- **Prompt**
Every entry is to be copied exactly as written, and the pictures are to be skipped.

- **Data**
□ □ □ □ □
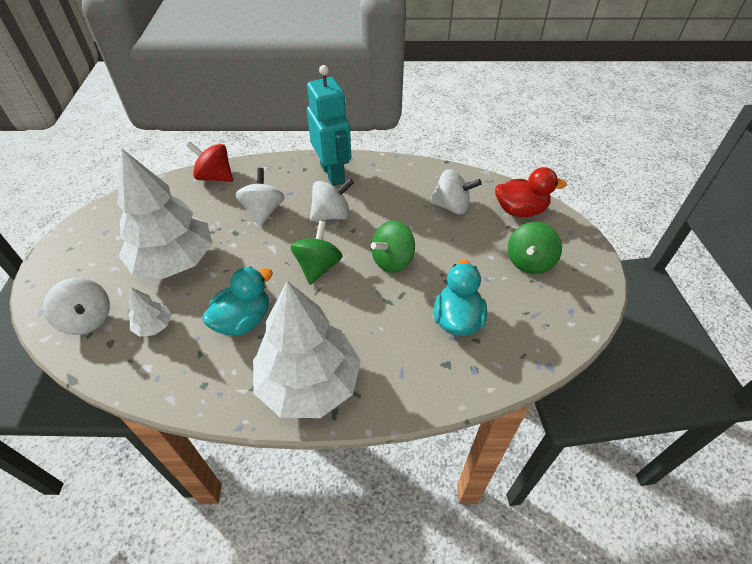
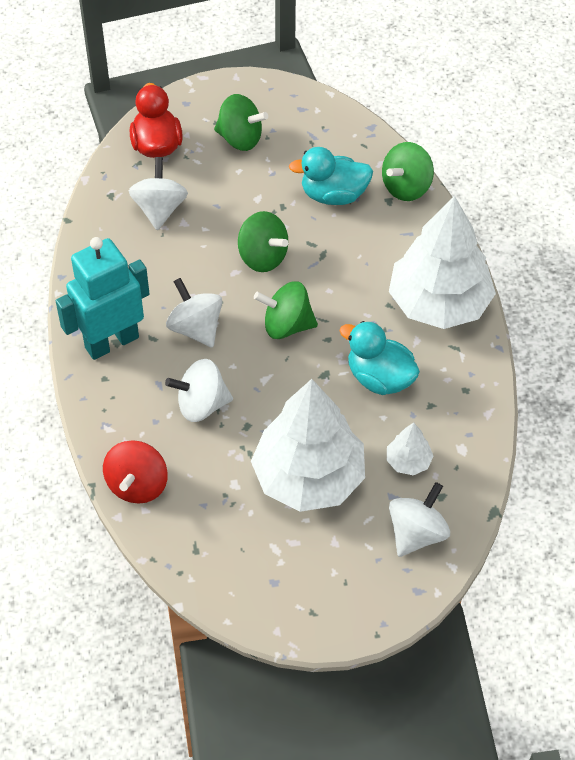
camera: 100 degrees left, 5 degrees up
none -> green spinning top [382,142,434,201]

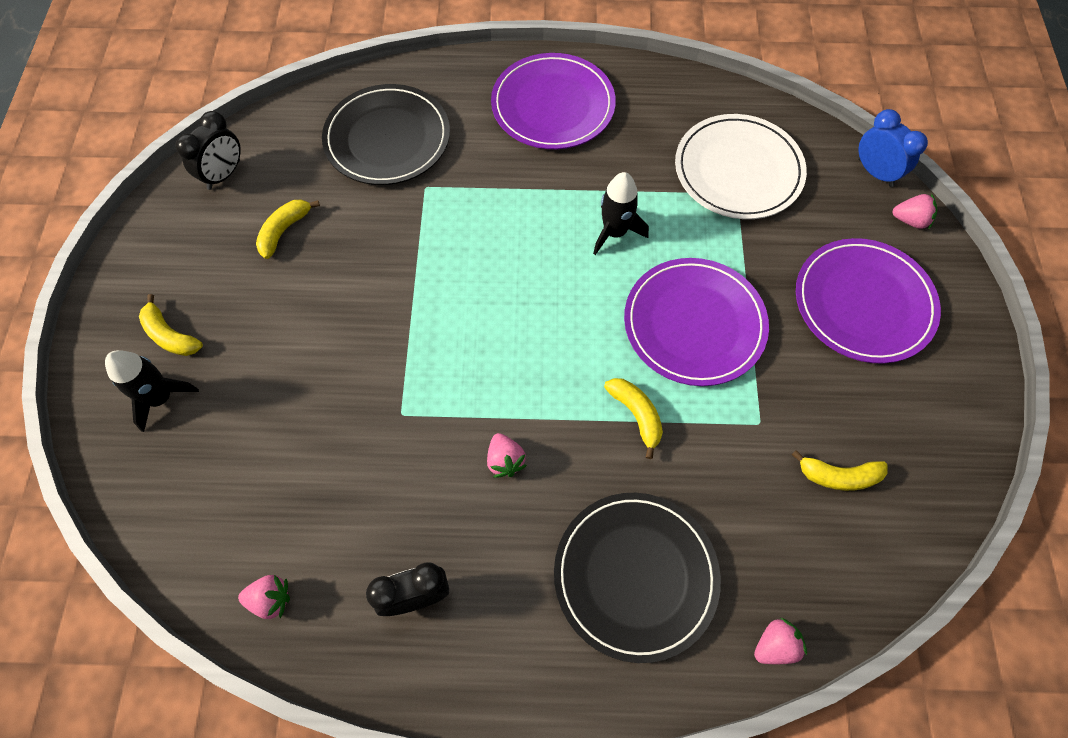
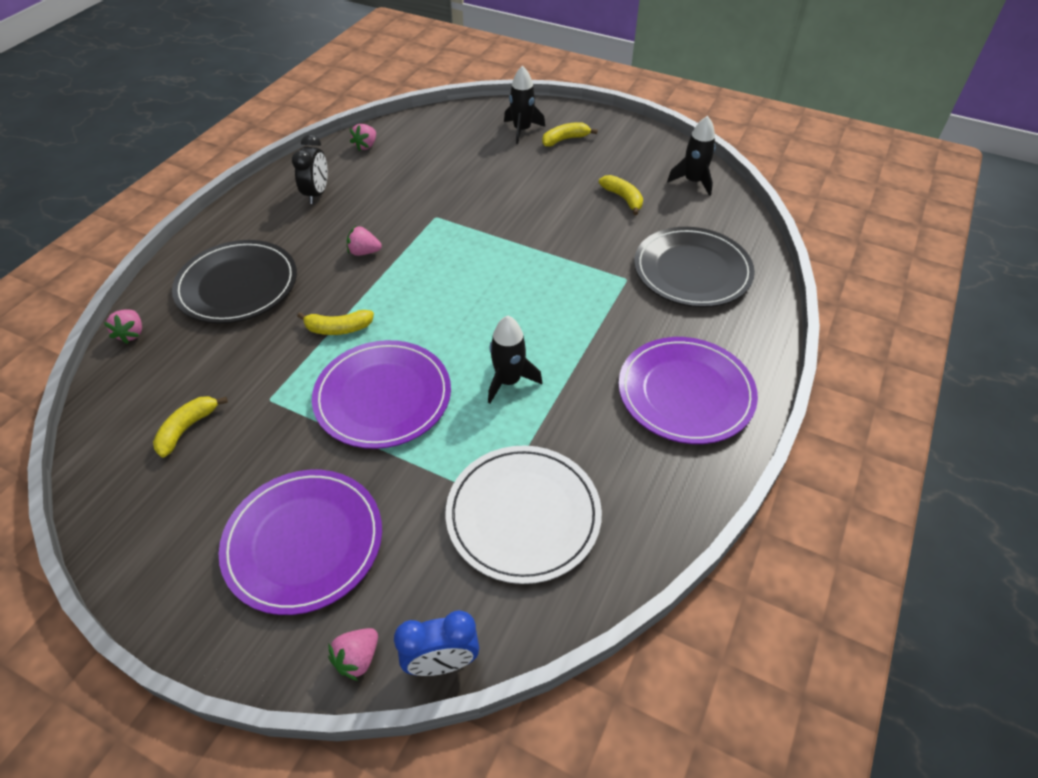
camera: 115 degrees right, 15 degrees down
black clock [175,111,241,190] -> black rocket [667,116,715,196]

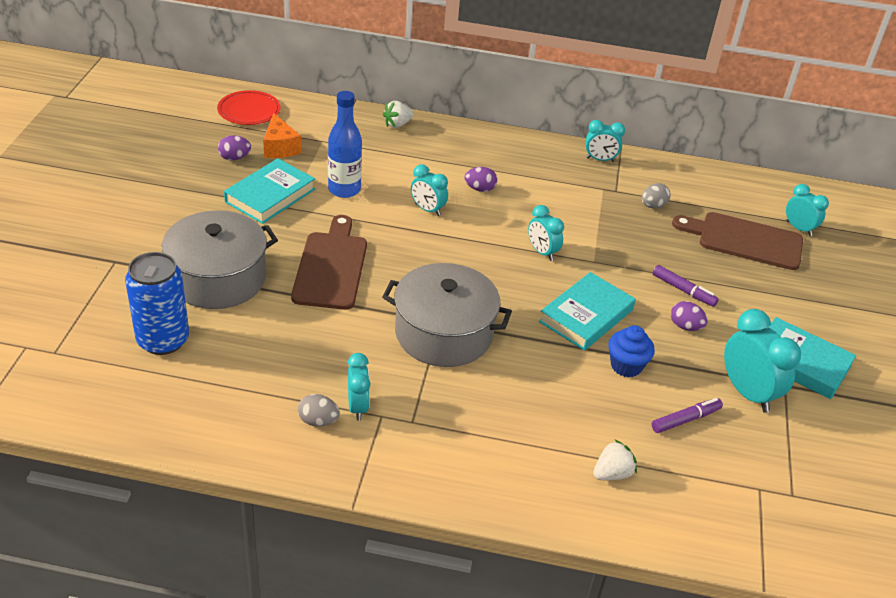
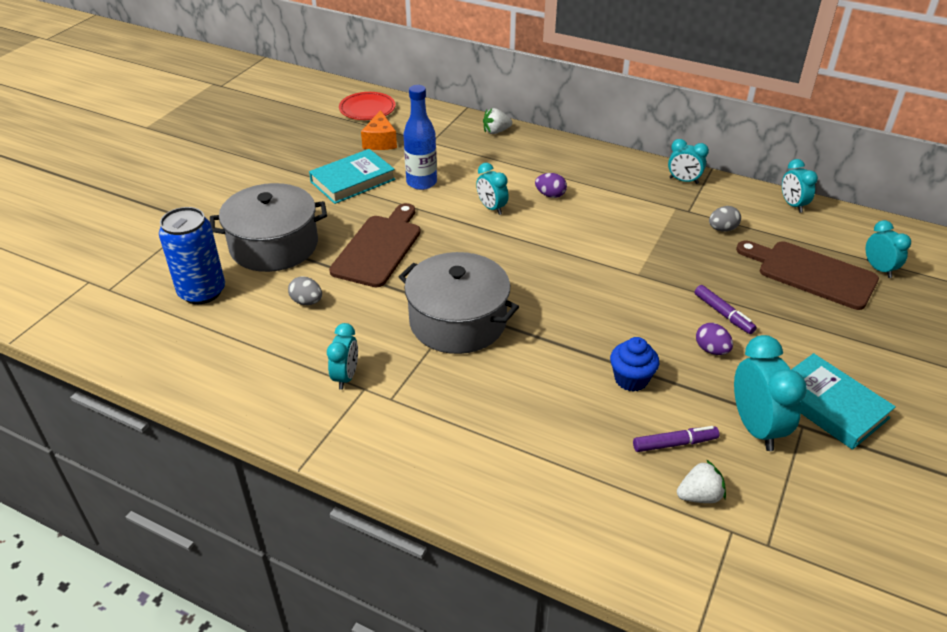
camera: 20 degrees right, 0 degrees up
purple egg [218,135,251,161] -> none
grey egg [298,394,340,427] -> grey egg moved to [288,276,322,305]
turquoise clock [528,205,564,261] -> turquoise clock moved to [782,159,818,213]
turquoise book [539,272,636,351] -> none
white strawberry [593,440,637,480] -> white strawberry moved to [677,460,726,503]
□ □ □ □ □
- **Answer to this problem**
camera: 100 degrees left, 5 degrees up
none -> green spinning top [382,142,434,201]

camera: 115 degrees right, 15 degrees down
black clock [175,111,241,190] -> black rocket [667,116,715,196]

camera: 20 degrees right, 0 degrees up
purple egg [218,135,251,161] -> none
grey egg [298,394,340,427] -> grey egg moved to [288,276,322,305]
turquoise clock [528,205,564,261] -> turquoise clock moved to [782,159,818,213]
turquoise book [539,272,636,351] -> none
white strawberry [593,440,637,480] -> white strawberry moved to [677,460,726,503]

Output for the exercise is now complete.